[Dataset records]
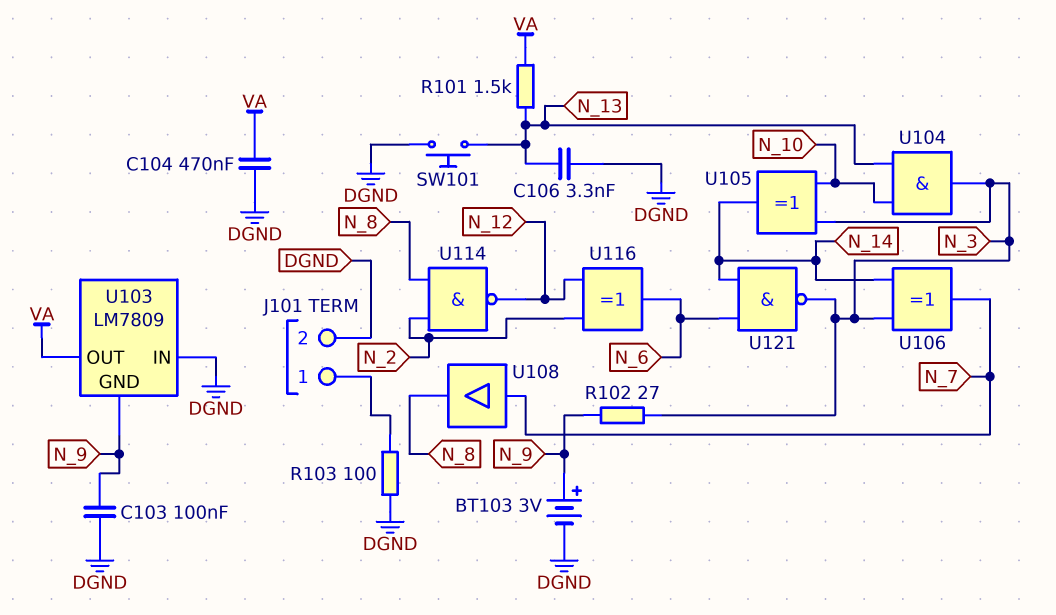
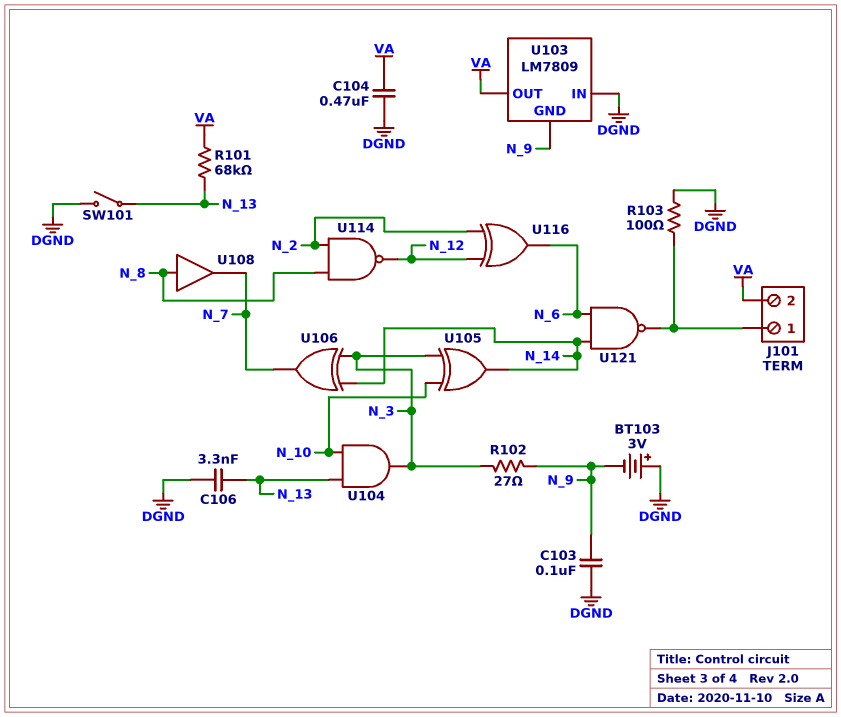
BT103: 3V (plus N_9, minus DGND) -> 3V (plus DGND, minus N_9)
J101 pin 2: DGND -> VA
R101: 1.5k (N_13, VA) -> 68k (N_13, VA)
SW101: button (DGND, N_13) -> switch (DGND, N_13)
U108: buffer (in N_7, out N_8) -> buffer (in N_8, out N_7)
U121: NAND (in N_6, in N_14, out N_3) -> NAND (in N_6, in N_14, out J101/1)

Exercise. Copy out all of the entries exactly as they stand, with no pictures in your copy.

Response.
BT103: 3V (plus N_9, minus DGND) -> 3V (plus DGND, minus N_9)
J101 pin 2: DGND -> VA
R101: 1.5k (N_13, VA) -> 68k (N_13, VA)
SW101: button (DGND, N_13) -> switch (DGND, N_13)
U108: buffer (in N_7, out N_8) -> buffer (in N_8, out N_7)
U121: NAND (in N_6, in N_14, out N_3) -> NAND (in N_6, in N_14, out J101/1)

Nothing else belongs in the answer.